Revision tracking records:

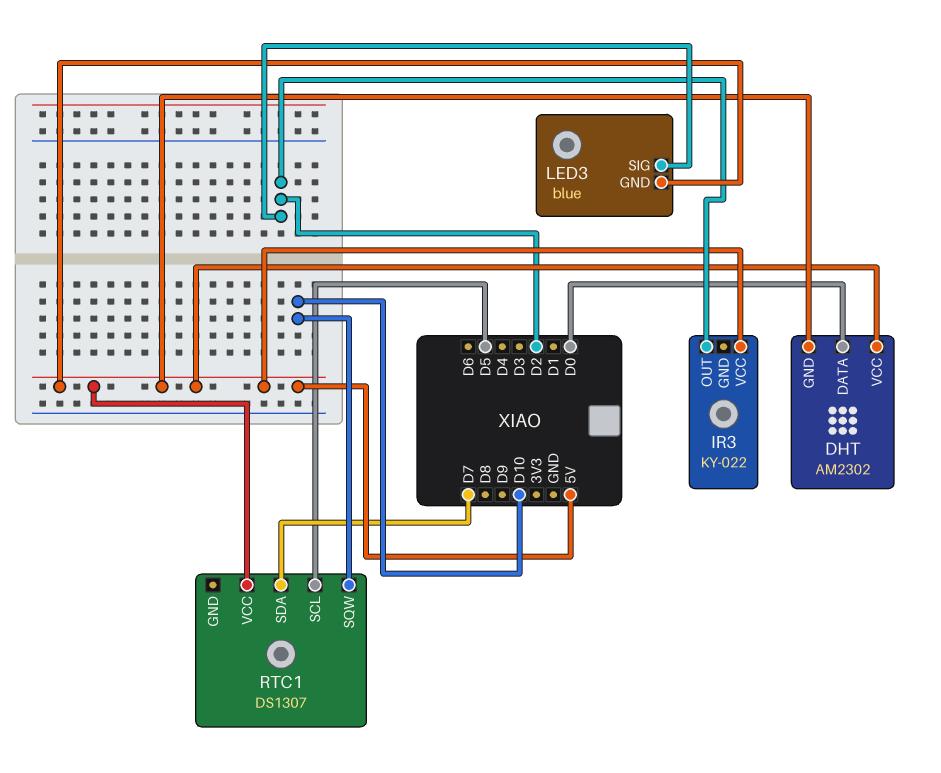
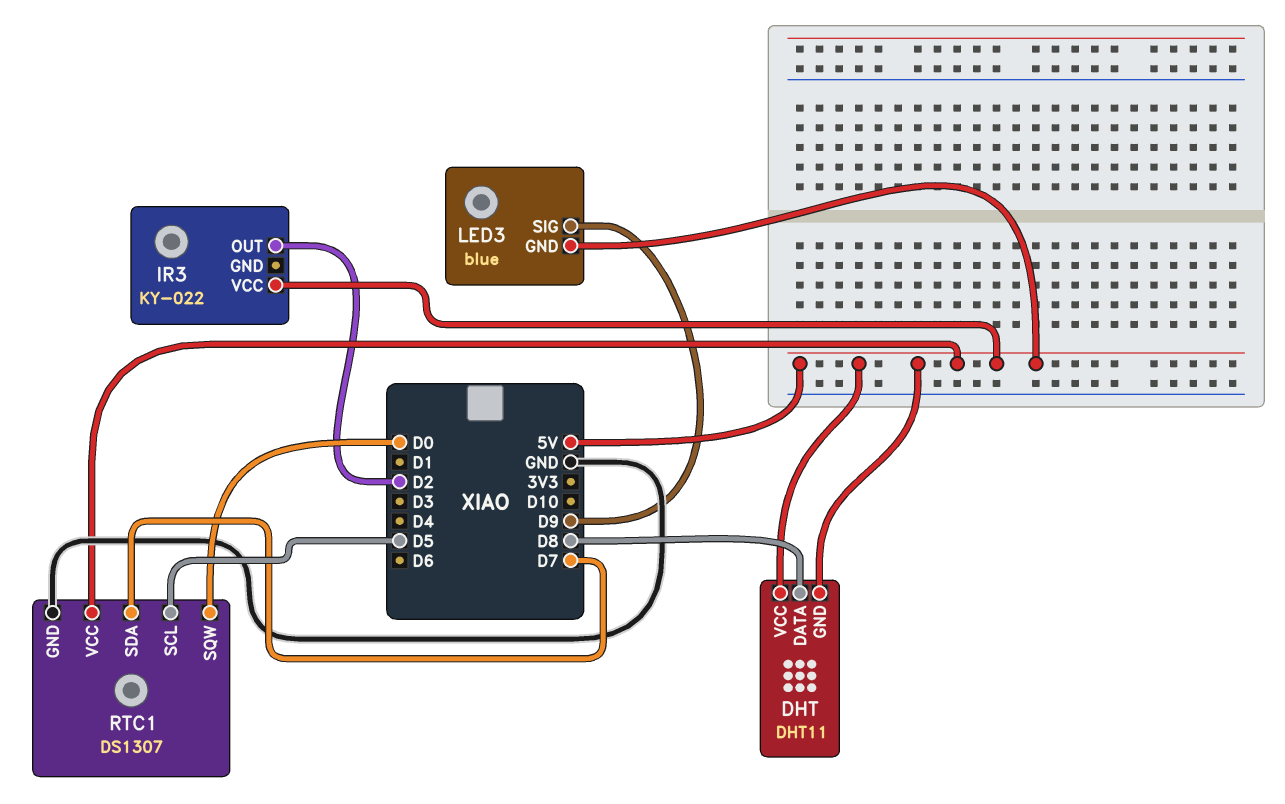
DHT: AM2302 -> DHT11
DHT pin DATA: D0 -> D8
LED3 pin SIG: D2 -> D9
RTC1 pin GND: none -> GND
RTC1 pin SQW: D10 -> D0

→ **PROBLEM TO SOLVE**: Where an entry holds a picture, leave the picture out and output the rest exactly.

→ **ANSWER BELOW**:
DHT: AM2302 -> DHT11
DHT pin DATA: D0 -> D8
LED3 pin SIG: D2 -> D9
RTC1 pin GND: none -> GND
RTC1 pin SQW: D10 -> D0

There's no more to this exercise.